- Problem to work on: Copy out exactly, and only, the lines from the one containing "R1: 47k (GND, W3) -> 2k (GND, W3)" through the end of the entries. No pictures.

- Exercise input:
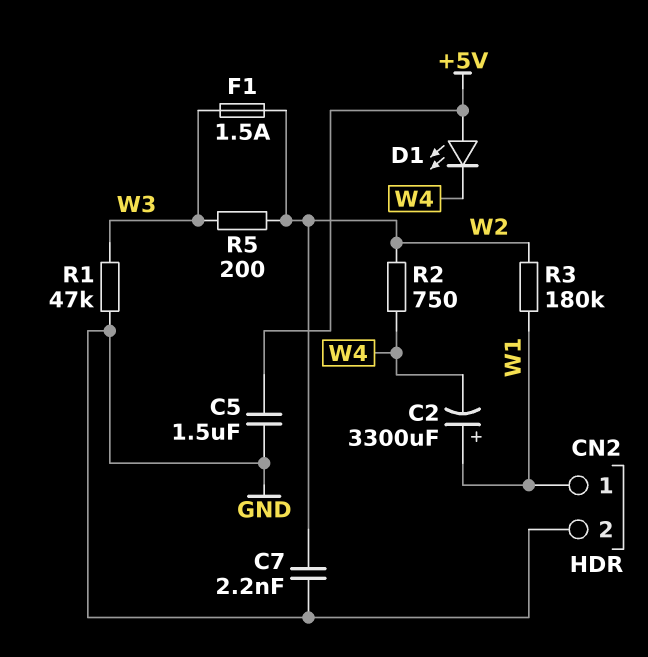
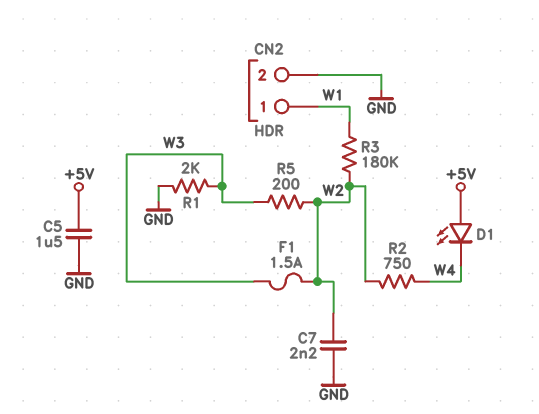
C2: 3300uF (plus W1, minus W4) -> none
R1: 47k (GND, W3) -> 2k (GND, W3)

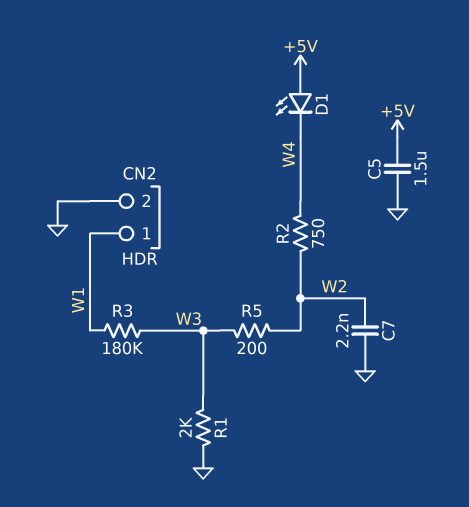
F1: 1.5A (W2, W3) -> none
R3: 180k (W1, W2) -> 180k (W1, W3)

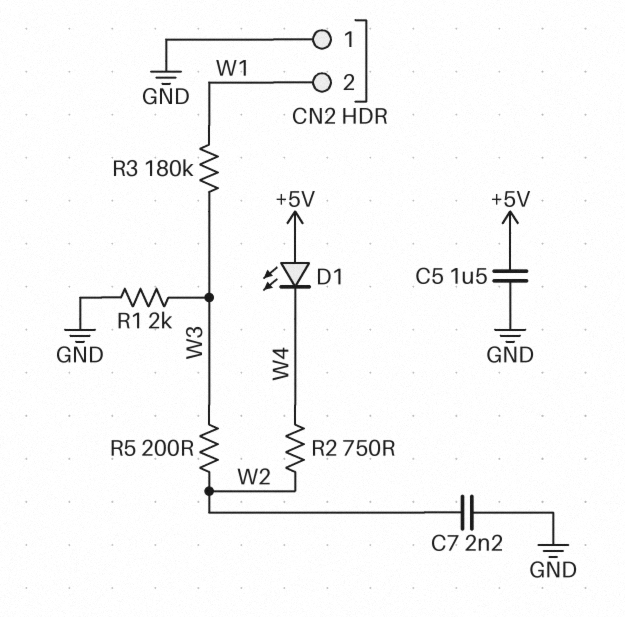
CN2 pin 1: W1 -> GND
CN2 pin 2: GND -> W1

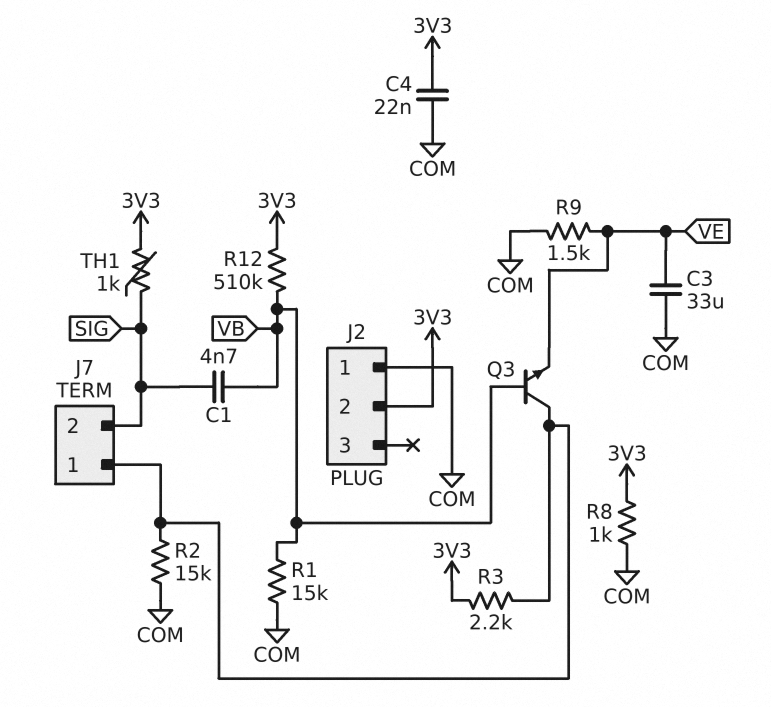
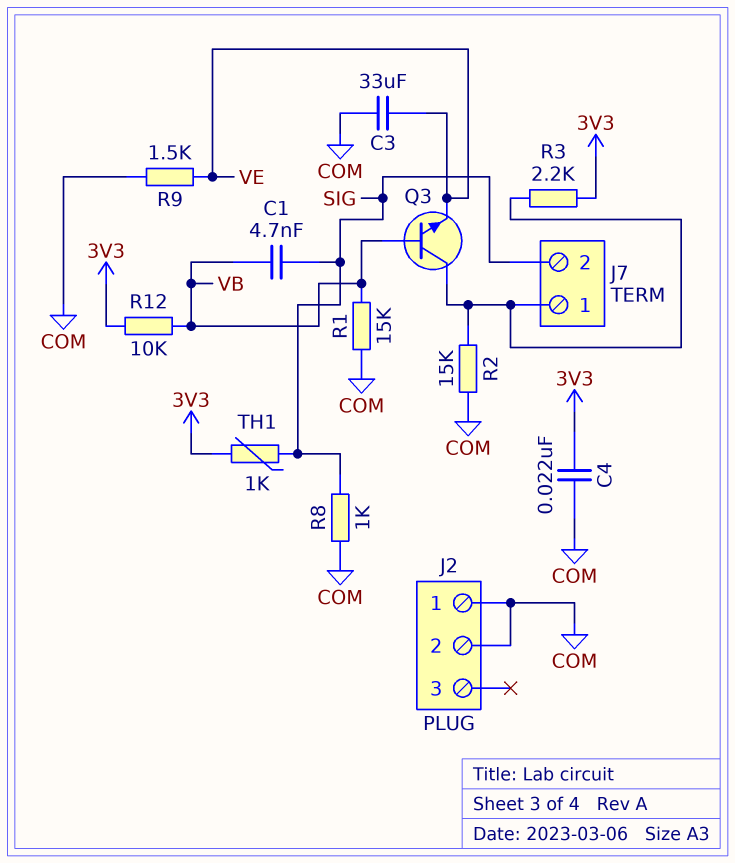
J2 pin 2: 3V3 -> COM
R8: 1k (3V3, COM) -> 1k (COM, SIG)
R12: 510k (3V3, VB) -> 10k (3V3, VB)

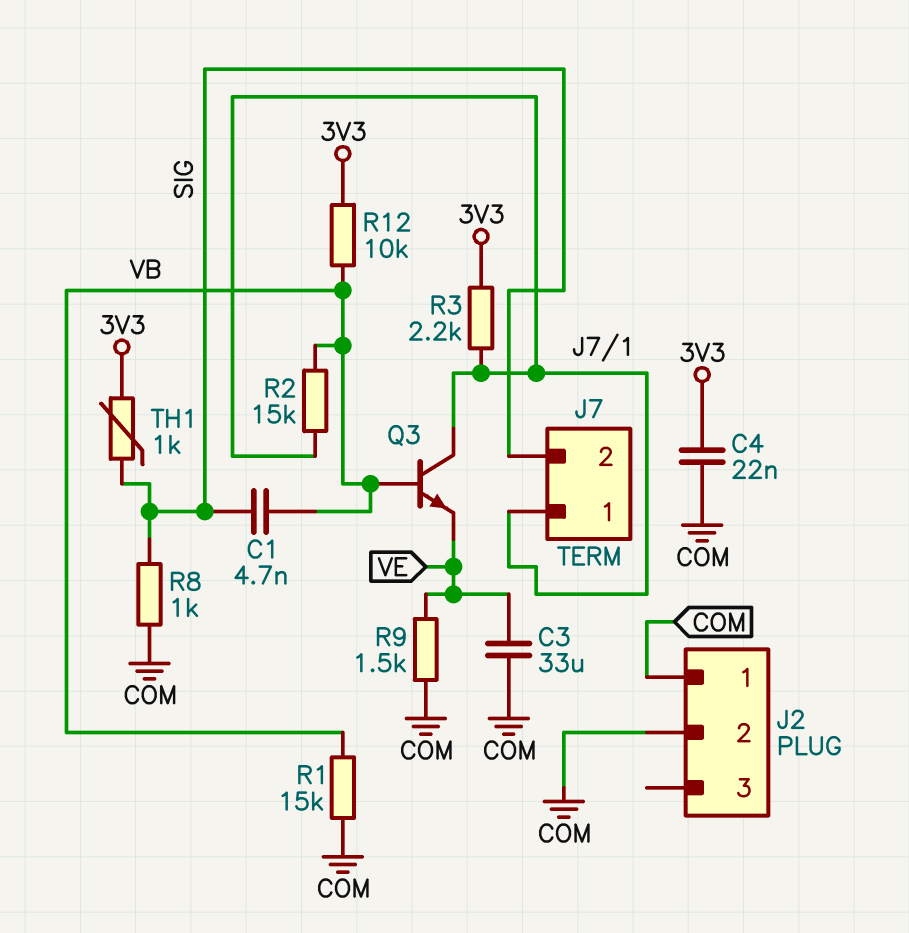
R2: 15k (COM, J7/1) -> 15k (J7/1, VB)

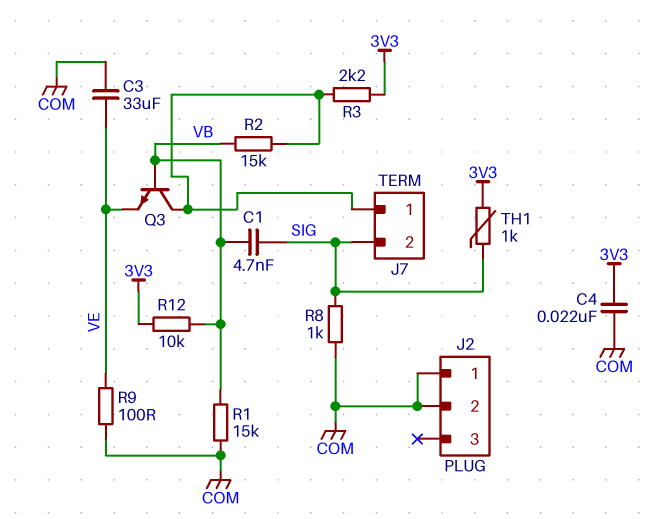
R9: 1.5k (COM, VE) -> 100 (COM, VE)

- Output below:
R1: 47k (GND, W3) -> 2k (GND, W3)

F1: 1.5A (W2, W3) -> none
R3: 180k (W1, W2) -> 180k (W1, W3)

CN2 pin 1: W1 -> GND
CN2 pin 2: GND -> W1

J2 pin 2: 3V3 -> COM
R8: 1k (3V3, COM) -> 1k (COM, SIG)
R12: 510k (3V3, VB) -> 10k (3V3, VB)

R2: 15k (COM, J7/1) -> 15k (J7/1, VB)

R9: 1.5k (COM, VE) -> 100 (COM, VE)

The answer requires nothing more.